→ **WORK INSTRUCTIONS**
Copy each line of the records below that mentions the word "pink".

→ **SUPPLIED MATERIAL**
********************

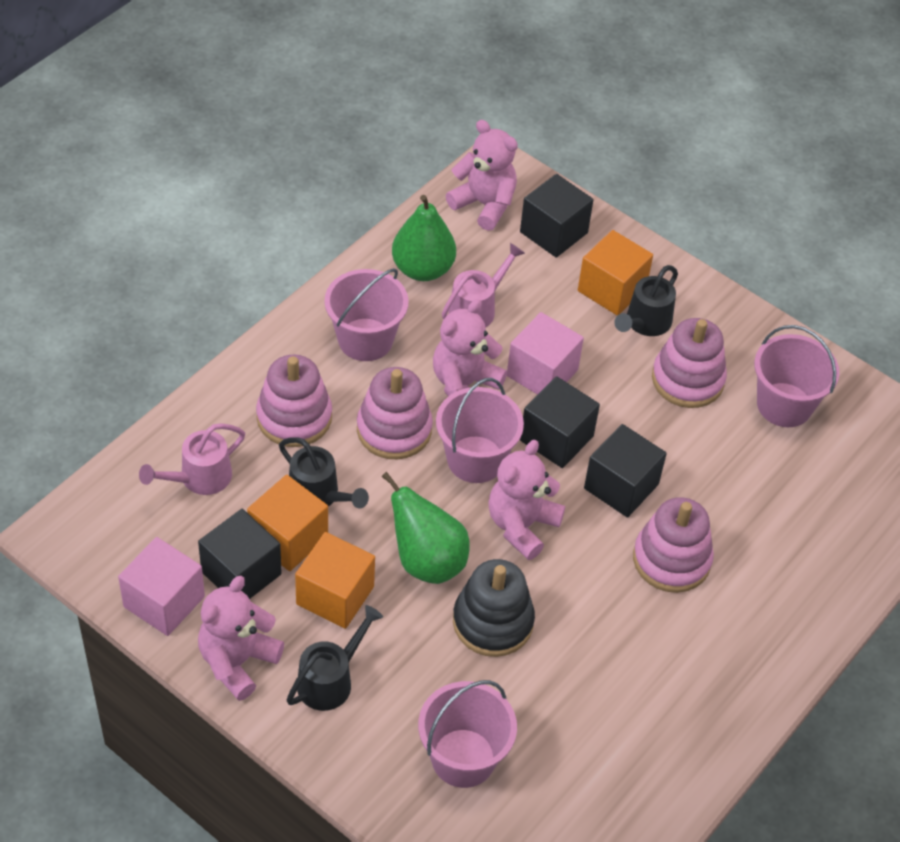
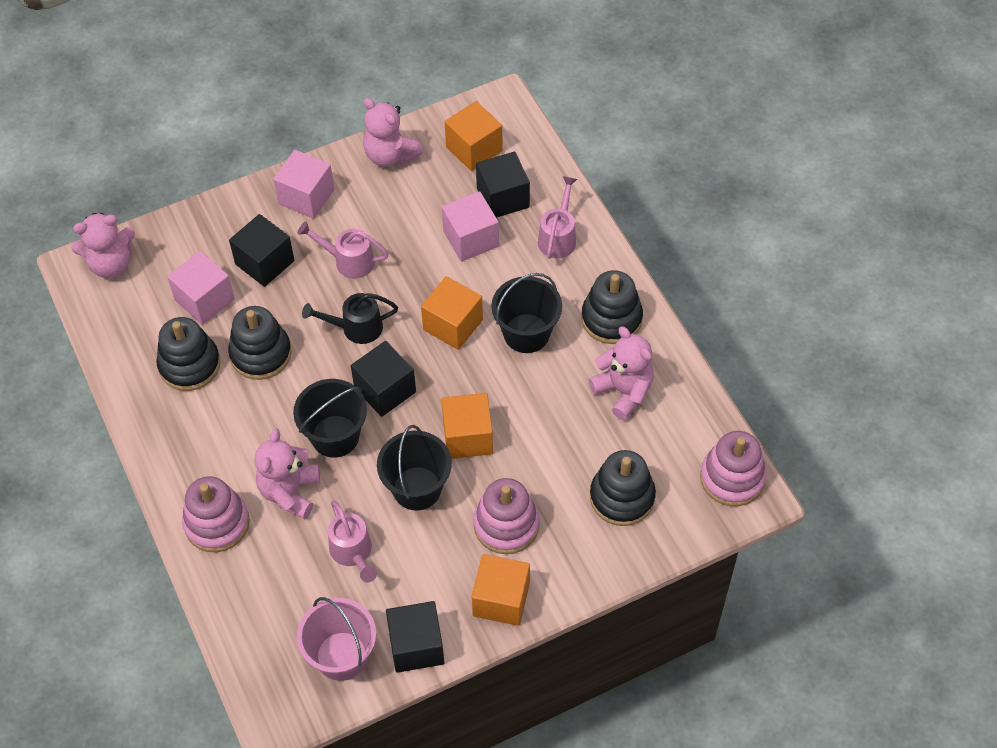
black bucket: 0 -> 3
black stacking toy: 1 -> 4
black watering can: 3 -> 1
green pear: 2 -> 0
orange cube: 3 -> 4
pink bucket: 4 -> 1
pink cube: 2 -> 3
pink stacking toy: 4 -> 3
pink watering can: 2 -> 3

********************

→ **TASK RESULT**
pink bucket: 4 -> 1
pink cube: 2 -> 3
pink stacking toy: 4 -> 3
pink watering can: 2 -> 3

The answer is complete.